→ TASK INSTRUCTIONS:
Every line that includes the word "move" needs to be copied from the listing.

Segment Start: DATA PROVIDED

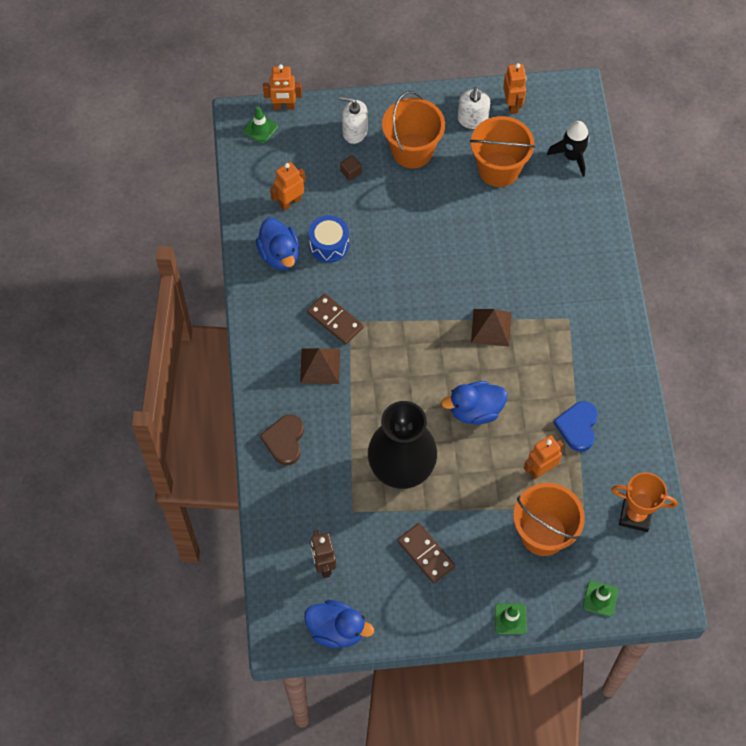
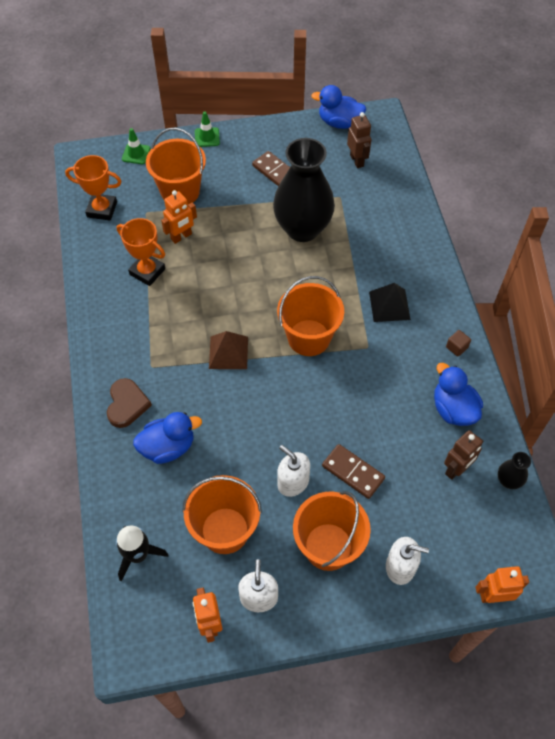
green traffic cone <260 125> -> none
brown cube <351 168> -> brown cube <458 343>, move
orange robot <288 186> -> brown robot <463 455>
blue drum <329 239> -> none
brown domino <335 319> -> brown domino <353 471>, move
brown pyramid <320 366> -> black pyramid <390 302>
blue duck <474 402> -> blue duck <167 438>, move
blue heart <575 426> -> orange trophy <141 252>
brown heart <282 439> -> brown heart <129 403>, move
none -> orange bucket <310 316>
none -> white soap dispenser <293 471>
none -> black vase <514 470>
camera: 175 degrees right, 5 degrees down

Segment End: DATA PROVIDED
Segment Start: DATA PROVIDED

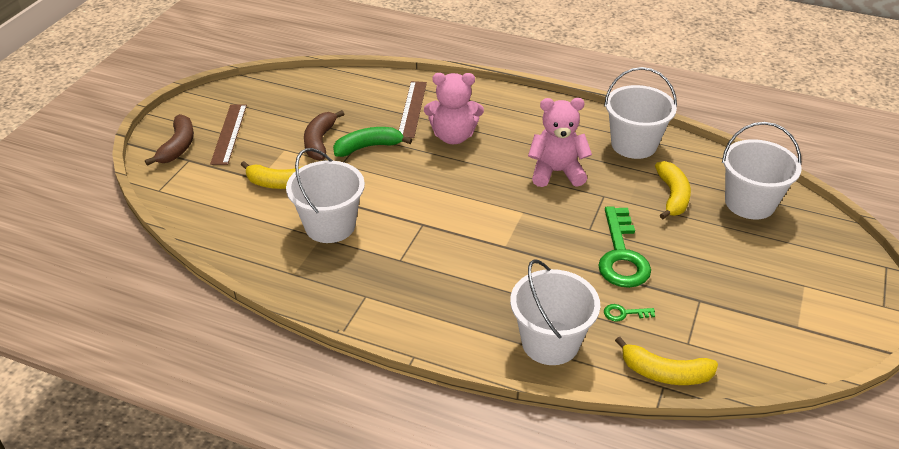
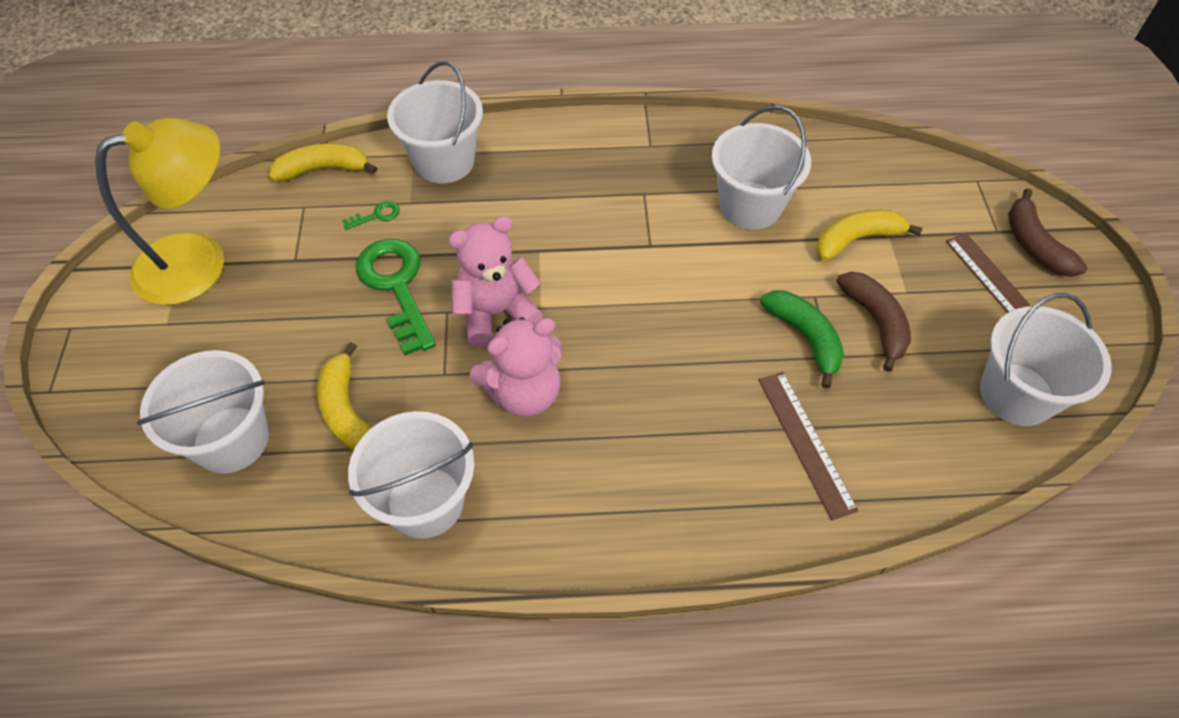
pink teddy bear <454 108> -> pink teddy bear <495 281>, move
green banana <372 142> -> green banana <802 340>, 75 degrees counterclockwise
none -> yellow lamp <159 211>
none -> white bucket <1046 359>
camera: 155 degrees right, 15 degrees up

Segment End: DATA PROVIDED

→ EXERCISE SOLUTION:
brown cube <351 168> -> brown cube <458 343>, move
brown domino <335 319> -> brown domino <353 471>, move
blue duck <474 402> -> blue duck <167 438>, move
brown heart <282 439> -> brown heart <129 403>, move
pink teddy bear <454 108> -> pink teddy bear <495 281>, move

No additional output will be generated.